** Task goal **
Give each record below again, without a single difference.

** Saved data entries **
# # # # # # #
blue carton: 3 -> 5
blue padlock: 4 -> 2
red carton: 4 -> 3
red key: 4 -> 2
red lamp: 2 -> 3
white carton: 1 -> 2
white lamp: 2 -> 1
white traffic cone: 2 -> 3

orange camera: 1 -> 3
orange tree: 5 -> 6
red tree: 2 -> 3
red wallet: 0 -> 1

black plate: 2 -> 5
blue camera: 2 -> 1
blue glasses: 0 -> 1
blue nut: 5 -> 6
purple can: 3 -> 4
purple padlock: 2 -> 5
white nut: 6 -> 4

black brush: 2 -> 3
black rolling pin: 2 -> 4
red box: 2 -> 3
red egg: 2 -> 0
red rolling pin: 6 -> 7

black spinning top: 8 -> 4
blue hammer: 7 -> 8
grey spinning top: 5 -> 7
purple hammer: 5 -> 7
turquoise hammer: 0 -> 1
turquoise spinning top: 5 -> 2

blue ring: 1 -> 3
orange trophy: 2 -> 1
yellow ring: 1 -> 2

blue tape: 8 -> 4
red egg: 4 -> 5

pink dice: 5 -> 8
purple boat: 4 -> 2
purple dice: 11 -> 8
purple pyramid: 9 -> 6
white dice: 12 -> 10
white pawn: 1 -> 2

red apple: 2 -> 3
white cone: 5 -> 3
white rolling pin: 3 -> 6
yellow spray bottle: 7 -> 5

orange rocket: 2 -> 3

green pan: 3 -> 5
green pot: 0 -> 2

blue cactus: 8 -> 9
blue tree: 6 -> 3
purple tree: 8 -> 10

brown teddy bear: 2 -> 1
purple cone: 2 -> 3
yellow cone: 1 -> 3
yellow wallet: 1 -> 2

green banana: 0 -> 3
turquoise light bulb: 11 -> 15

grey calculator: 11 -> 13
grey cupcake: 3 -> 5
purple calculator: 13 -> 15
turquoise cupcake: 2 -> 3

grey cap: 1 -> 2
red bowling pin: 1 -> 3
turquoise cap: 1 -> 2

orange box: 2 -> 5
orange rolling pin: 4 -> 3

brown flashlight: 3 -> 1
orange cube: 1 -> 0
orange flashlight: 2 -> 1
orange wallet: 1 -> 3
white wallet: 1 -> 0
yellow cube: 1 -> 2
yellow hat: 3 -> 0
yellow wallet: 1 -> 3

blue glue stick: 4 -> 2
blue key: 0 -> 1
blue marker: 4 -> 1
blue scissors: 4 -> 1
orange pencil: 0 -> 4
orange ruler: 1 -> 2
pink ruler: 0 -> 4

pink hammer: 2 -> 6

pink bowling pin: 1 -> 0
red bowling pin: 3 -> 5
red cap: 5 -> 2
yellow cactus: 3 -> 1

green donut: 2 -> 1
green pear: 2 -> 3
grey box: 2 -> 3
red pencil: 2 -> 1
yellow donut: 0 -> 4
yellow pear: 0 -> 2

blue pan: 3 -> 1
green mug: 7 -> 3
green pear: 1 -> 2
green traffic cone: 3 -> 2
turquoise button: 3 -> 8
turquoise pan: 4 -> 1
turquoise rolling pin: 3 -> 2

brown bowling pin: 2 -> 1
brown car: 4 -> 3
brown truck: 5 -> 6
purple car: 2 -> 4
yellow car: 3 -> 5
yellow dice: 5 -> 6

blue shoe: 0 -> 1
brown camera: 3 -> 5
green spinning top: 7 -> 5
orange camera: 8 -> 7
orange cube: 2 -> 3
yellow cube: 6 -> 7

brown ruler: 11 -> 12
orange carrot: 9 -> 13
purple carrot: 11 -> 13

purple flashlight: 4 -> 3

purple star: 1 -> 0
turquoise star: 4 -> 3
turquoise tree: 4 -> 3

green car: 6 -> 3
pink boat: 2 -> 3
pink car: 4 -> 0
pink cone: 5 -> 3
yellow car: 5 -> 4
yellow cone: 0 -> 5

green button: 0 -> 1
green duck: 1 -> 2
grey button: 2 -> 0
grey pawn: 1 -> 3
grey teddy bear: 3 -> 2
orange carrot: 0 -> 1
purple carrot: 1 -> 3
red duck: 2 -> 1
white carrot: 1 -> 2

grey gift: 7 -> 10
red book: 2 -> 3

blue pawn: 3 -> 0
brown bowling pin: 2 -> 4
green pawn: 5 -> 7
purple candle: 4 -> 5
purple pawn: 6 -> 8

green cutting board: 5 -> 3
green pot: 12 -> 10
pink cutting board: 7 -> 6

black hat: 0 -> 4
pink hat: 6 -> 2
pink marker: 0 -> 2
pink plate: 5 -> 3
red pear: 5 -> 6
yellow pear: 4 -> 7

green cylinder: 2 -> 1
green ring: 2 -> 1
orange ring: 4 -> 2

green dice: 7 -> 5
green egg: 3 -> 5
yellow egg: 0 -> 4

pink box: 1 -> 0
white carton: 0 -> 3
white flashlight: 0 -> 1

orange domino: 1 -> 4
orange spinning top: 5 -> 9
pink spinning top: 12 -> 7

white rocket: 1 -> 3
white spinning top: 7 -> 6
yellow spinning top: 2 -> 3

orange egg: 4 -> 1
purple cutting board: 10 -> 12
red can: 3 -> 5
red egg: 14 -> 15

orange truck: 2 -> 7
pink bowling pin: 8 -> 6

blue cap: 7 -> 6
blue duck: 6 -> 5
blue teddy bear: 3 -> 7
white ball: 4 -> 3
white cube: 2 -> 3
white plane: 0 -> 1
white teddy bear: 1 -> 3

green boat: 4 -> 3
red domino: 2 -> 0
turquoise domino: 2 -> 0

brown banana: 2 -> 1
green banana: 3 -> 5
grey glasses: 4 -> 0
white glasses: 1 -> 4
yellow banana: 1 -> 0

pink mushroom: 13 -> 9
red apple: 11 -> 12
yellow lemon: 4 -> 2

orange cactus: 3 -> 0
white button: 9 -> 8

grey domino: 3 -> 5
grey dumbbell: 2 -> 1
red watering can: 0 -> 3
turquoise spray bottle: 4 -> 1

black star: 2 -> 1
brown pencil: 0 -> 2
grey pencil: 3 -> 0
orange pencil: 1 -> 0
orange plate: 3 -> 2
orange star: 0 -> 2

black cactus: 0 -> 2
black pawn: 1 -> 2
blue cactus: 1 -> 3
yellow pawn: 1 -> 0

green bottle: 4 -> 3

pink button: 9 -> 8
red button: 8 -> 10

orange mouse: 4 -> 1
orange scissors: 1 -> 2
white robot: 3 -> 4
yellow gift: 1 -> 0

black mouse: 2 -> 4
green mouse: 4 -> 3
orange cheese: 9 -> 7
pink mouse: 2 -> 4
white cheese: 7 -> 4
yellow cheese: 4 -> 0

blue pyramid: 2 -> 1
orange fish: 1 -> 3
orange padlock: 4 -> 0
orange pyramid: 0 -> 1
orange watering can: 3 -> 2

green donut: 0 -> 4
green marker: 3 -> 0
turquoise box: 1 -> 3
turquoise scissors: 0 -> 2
# # # # # # #
** Result of this task **
blue carton: 3 -> 5
blue padlock: 4 -> 2
red carton: 4 -> 3
red key: 4 -> 2
red lamp: 2 -> 3
white carton: 1 -> 2
white lamp: 2 -> 1
white traffic cone: 2 -> 3

orange camera: 1 -> 3
orange tree: 5 -> 6
red tree: 2 -> 3
red wallet: 0 -> 1

black plate: 2 -> 5
blue camera: 2 -> 1
blue glasses: 0 -> 1
blue nut: 5 -> 6
purple can: 3 -> 4
purple padlock: 2 -> 5
white nut: 6 -> 4

black brush: 2 -> 3
black rolling pin: 2 -> 4
red box: 2 -> 3
red egg: 2 -> 0
red rolling pin: 6 -> 7

black spinning top: 8 -> 4
blue hammer: 7 -> 8
grey spinning top: 5 -> 7
purple hammer: 5 -> 7
turquoise hammer: 0 -> 1
turquoise spinning top: 5 -> 2

blue ring: 1 -> 3
orange trophy: 2 -> 1
yellow ring: 1 -> 2

blue tape: 8 -> 4
red egg: 4 -> 5

pink dice: 5 -> 8
purple boat: 4 -> 2
purple dice: 11 -> 8
purple pyramid: 9 -> 6
white dice: 12 -> 10
white pawn: 1 -> 2

red apple: 2 -> 3
white cone: 5 -> 3
white rolling pin: 3 -> 6
yellow spray bottle: 7 -> 5

orange rocket: 2 -> 3

green pan: 3 -> 5
green pot: 0 -> 2

blue cactus: 8 -> 9
blue tree: 6 -> 3
purple tree: 8 -> 10

brown teddy bear: 2 -> 1
purple cone: 2 -> 3
yellow cone: 1 -> 3
yellow wallet: 1 -> 2

green banana: 0 -> 3
turquoise light bulb: 11 -> 15

grey calculator: 11 -> 13
grey cupcake: 3 -> 5
purple calculator: 13 -> 15
turquoise cupcake: 2 -> 3

grey cap: 1 -> 2
red bowling pin: 1 -> 3
turquoise cap: 1 -> 2

orange box: 2 -> 5
orange rolling pin: 4 -> 3

brown flashlight: 3 -> 1
orange cube: 1 -> 0
orange flashlight: 2 -> 1
orange wallet: 1 -> 3
white wallet: 1 -> 0
yellow cube: 1 -> 2
yellow hat: 3 -> 0
yellow wallet: 1 -> 3

blue glue stick: 4 -> 2
blue key: 0 -> 1
blue marker: 4 -> 1
blue scissors: 4 -> 1
orange pencil: 0 -> 4
orange ruler: 1 -> 2
pink ruler: 0 -> 4

pink hammer: 2 -> 6

pink bowling pin: 1 -> 0
red bowling pin: 3 -> 5
red cap: 5 -> 2
yellow cactus: 3 -> 1

green donut: 2 -> 1
green pear: 2 -> 3
grey box: 2 -> 3
red pencil: 2 -> 1
yellow donut: 0 -> 4
yellow pear: 0 -> 2

blue pan: 3 -> 1
green mug: 7 -> 3
green pear: 1 -> 2
green traffic cone: 3 -> 2
turquoise button: 3 -> 8
turquoise pan: 4 -> 1
turquoise rolling pin: 3 -> 2

brown bowling pin: 2 -> 1
brown car: 4 -> 3
brown truck: 5 -> 6
purple car: 2 -> 4
yellow car: 3 -> 5
yellow dice: 5 -> 6

blue shoe: 0 -> 1
brown camera: 3 -> 5
green spinning top: 7 -> 5
orange camera: 8 -> 7
orange cube: 2 -> 3
yellow cube: 6 -> 7

brown ruler: 11 -> 12
orange carrot: 9 -> 13
purple carrot: 11 -> 13

purple flashlight: 4 -> 3

purple star: 1 -> 0
turquoise star: 4 -> 3
turquoise tree: 4 -> 3

green car: 6 -> 3
pink boat: 2 -> 3
pink car: 4 -> 0
pink cone: 5 -> 3
yellow car: 5 -> 4
yellow cone: 0 -> 5

green button: 0 -> 1
green duck: 1 -> 2
grey button: 2 -> 0
grey pawn: 1 -> 3
grey teddy bear: 3 -> 2
orange carrot: 0 -> 1
purple carrot: 1 -> 3
red duck: 2 -> 1
white carrot: 1 -> 2

grey gift: 7 -> 10
red book: 2 -> 3

blue pawn: 3 -> 0
brown bowling pin: 2 -> 4
green pawn: 5 -> 7
purple candle: 4 -> 5
purple pawn: 6 -> 8

green cutting board: 5 -> 3
green pot: 12 -> 10
pink cutting board: 7 -> 6

black hat: 0 -> 4
pink hat: 6 -> 2
pink marker: 0 -> 2
pink plate: 5 -> 3
red pear: 5 -> 6
yellow pear: 4 -> 7

green cylinder: 2 -> 1
green ring: 2 -> 1
orange ring: 4 -> 2

green dice: 7 -> 5
green egg: 3 -> 5
yellow egg: 0 -> 4

pink box: 1 -> 0
white carton: 0 -> 3
white flashlight: 0 -> 1

orange domino: 1 -> 4
orange spinning top: 5 -> 9
pink spinning top: 12 -> 7

white rocket: 1 -> 3
white spinning top: 7 -> 6
yellow spinning top: 2 -> 3

orange egg: 4 -> 1
purple cutting board: 10 -> 12
red can: 3 -> 5
red egg: 14 -> 15

orange truck: 2 -> 7
pink bowling pin: 8 -> 6

blue cap: 7 -> 6
blue duck: 6 -> 5
blue teddy bear: 3 -> 7
white ball: 4 -> 3
white cube: 2 -> 3
white plane: 0 -> 1
white teddy bear: 1 -> 3

green boat: 4 -> 3
red domino: 2 -> 0
turquoise domino: 2 -> 0

brown banana: 2 -> 1
green banana: 3 -> 5
grey glasses: 4 -> 0
white glasses: 1 -> 4
yellow banana: 1 -> 0

pink mushroom: 13 -> 9
red apple: 11 -> 12
yellow lemon: 4 -> 2

orange cactus: 3 -> 0
white button: 9 -> 8

grey domino: 3 -> 5
grey dumbbell: 2 -> 1
red watering can: 0 -> 3
turquoise spray bottle: 4 -> 1

black star: 2 -> 1
brown pencil: 0 -> 2
grey pencil: 3 -> 0
orange pencil: 1 -> 0
orange plate: 3 -> 2
orange star: 0 -> 2

black cactus: 0 -> 2
black pawn: 1 -> 2
blue cactus: 1 -> 3
yellow pawn: 1 -> 0

green bottle: 4 -> 3

pink button: 9 -> 8
red button: 8 -> 10

orange mouse: 4 -> 1
orange scissors: 1 -> 2
white robot: 3 -> 4
yellow gift: 1 -> 0

black mouse: 2 -> 4
green mouse: 4 -> 3
orange cheese: 9 -> 7
pink mouse: 2 -> 4
white cheese: 7 -> 4
yellow cheese: 4 -> 0

blue pyramid: 2 -> 1
orange fish: 1 -> 3
orange padlock: 4 -> 0
orange pyramid: 0 -> 1
orange watering can: 3 -> 2

green donut: 0 -> 4
green marker: 3 -> 0
turquoise box: 1 -> 3
turquoise scissors: 0 -> 2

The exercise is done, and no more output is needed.